(Exercise material Opens)

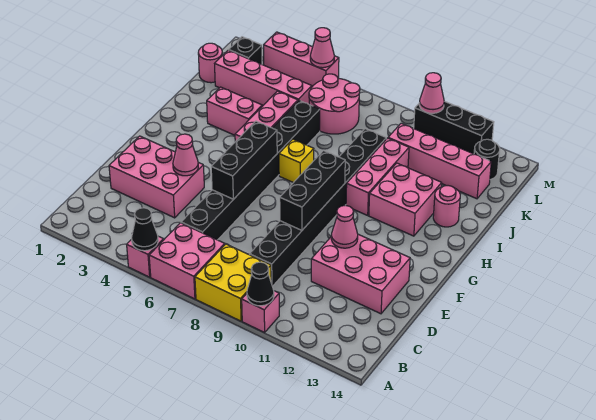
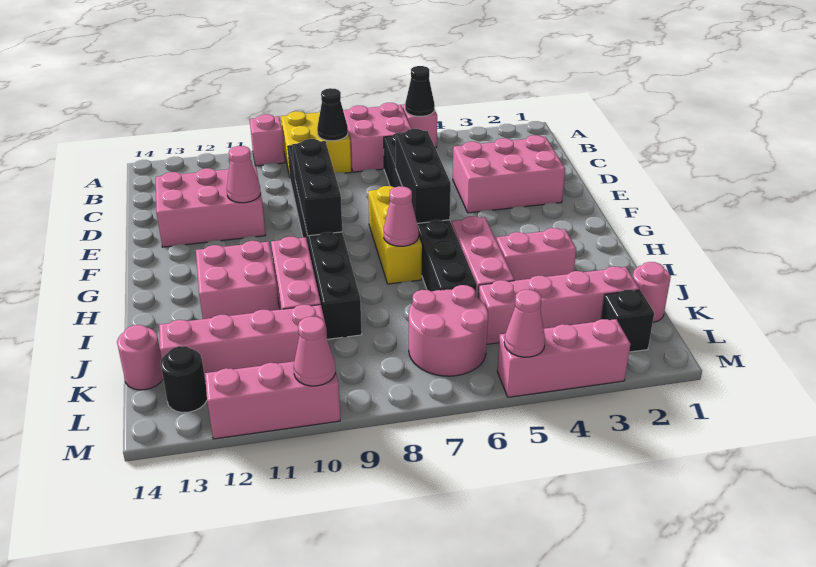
black cone A10 level 2 -> black cone B8 level 2
pink cone E4 level 2 -> pink cone H7 level 2
yellow brick H7 level 1 -> yellow brick F7:H7 level 1
pink round brick I13 level 1 -> pink round brick K14 level 1
black brick M10:M12 level 1 -> pink brick M10:M12 level 1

(Exercise material Closes)

_Task brief_
If a line above holds the string "pink", copy it out.

_Output of the exercise_
pink cone E4 level 2 -> pink cone H7 level 2
pink round brick I13 level 1 -> pink round brick K14 level 1
black brick M10:M12 level 1 -> pink brick M10:M12 level 1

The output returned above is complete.